* _Aim of the task_: Search the entries below for "soap" and copy each matching line.

* _Input data_:

-*-*-

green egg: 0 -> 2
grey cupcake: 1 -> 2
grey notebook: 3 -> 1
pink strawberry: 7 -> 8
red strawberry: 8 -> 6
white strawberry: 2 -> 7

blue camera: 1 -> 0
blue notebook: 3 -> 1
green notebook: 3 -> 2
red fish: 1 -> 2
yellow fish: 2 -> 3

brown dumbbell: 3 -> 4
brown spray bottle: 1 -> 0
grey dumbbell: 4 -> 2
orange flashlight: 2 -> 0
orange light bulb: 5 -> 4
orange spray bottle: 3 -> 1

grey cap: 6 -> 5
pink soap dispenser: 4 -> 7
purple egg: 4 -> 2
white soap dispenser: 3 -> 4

-*-*-

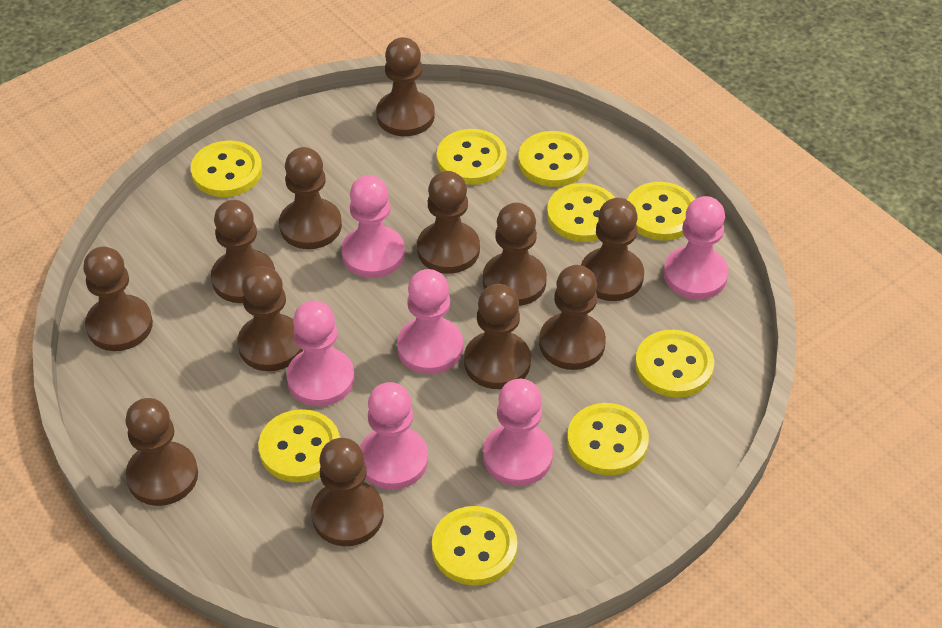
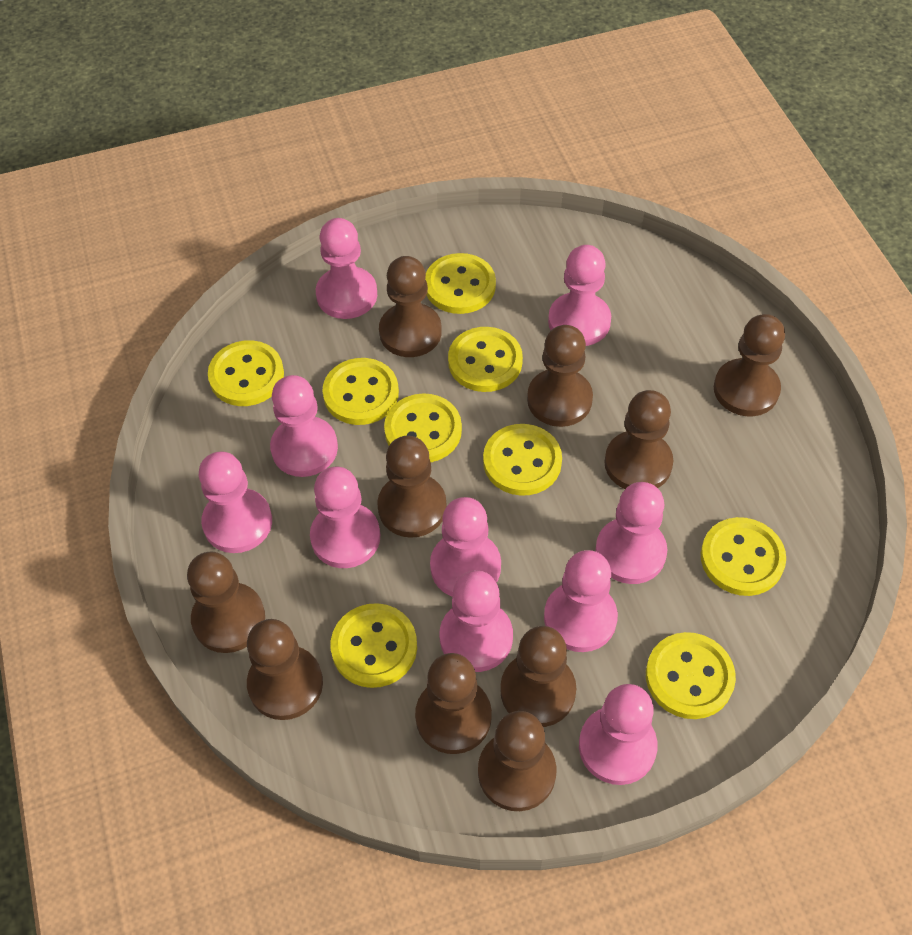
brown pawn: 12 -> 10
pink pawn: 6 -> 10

-*-*-

* _Answer to the exercise_:
pink soap dispenser: 4 -> 7
white soap dispenser: 3 -> 4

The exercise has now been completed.